Required work: Will you write out the data exactly, excluding every picture?

Dataset excerpt:
[Start of Attachment]
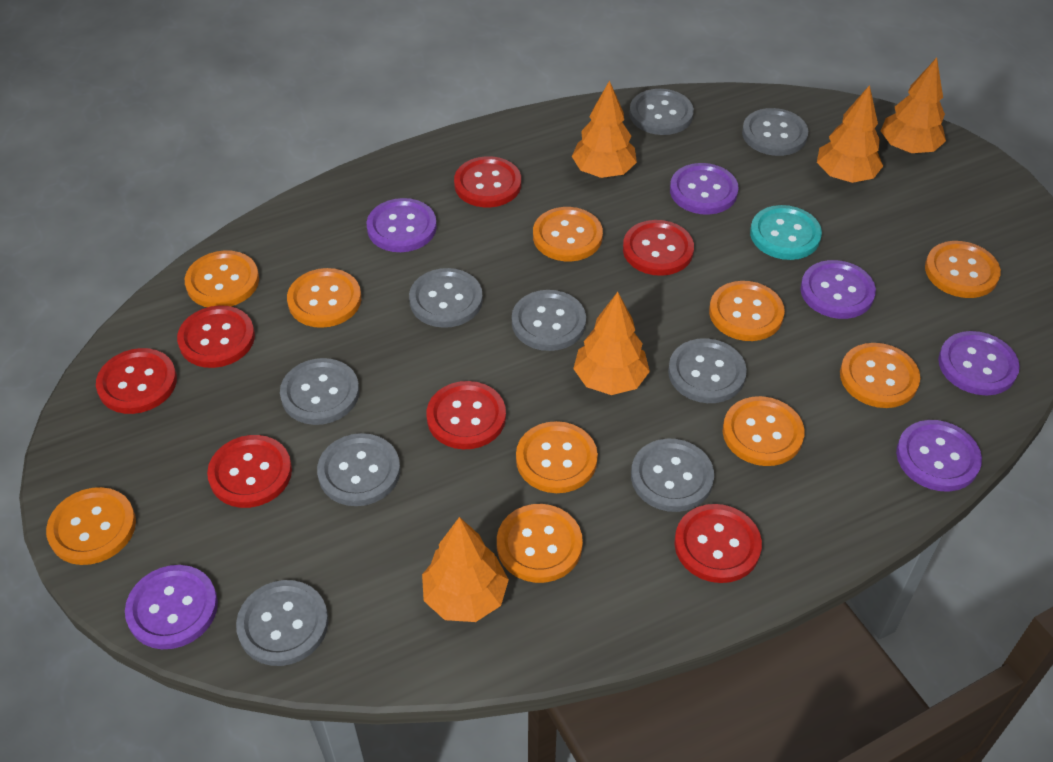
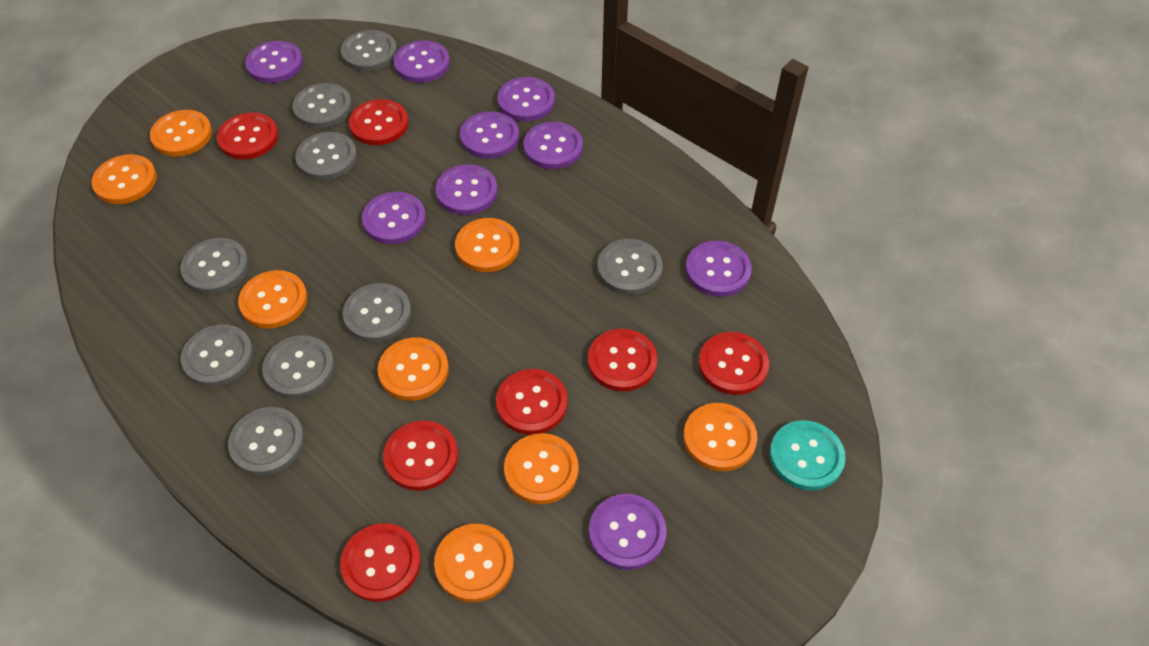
orange button: 10 -> 8
orange tree: 5 -> 0
purple button: 6 -> 9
[End of Attachment]
Answer to this task:
orange button: 10 -> 8
orange tree: 5 -> 0
purple button: 6 -> 9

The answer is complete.